> [Dataset content]:

══════════

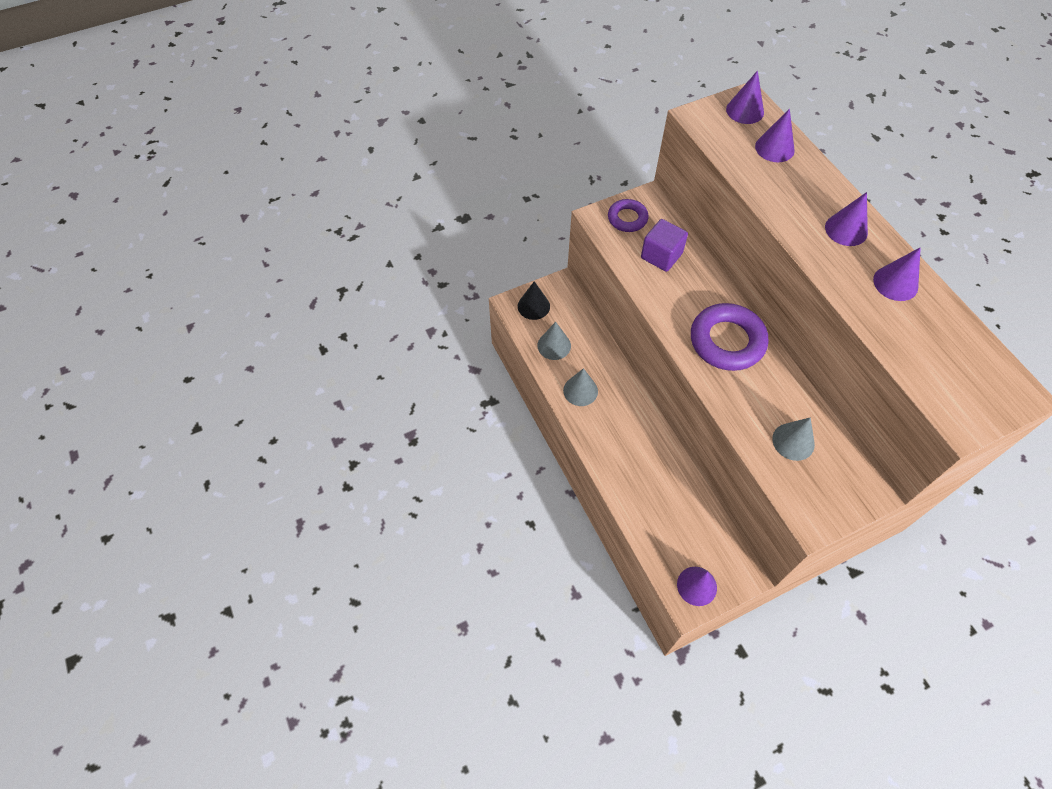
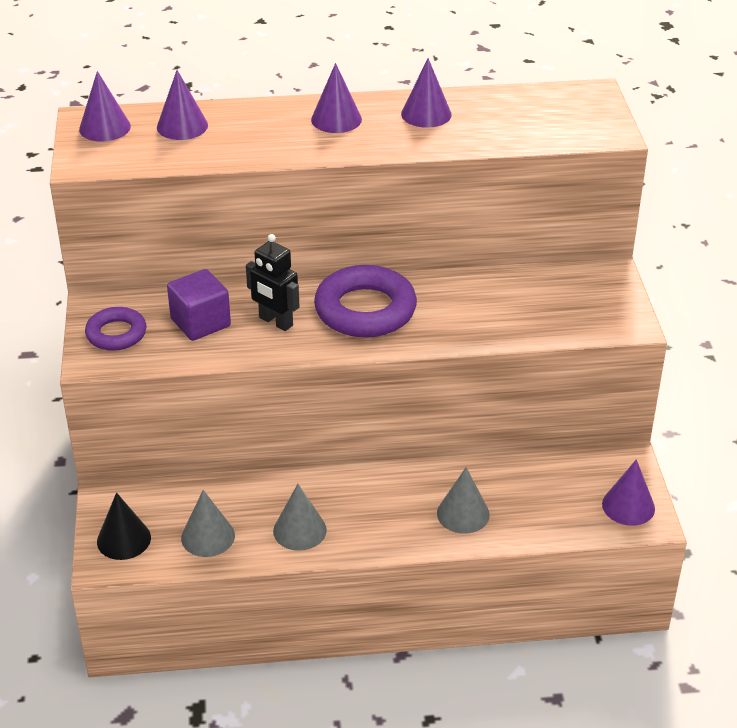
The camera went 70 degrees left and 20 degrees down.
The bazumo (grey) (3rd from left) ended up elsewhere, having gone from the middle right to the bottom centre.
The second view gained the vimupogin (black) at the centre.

══════════

> [What is required]:
Reproduce the lines word for word, starting at the one holding "The bazumo (grey)" and ending at the final line of the material above.

> [Written solution]:
The bazumo (grey) (3rd from left) ended up elsewhere, having gone from the middle right to the bottom centre.
The second view gained the vimupogin (black) at the centre.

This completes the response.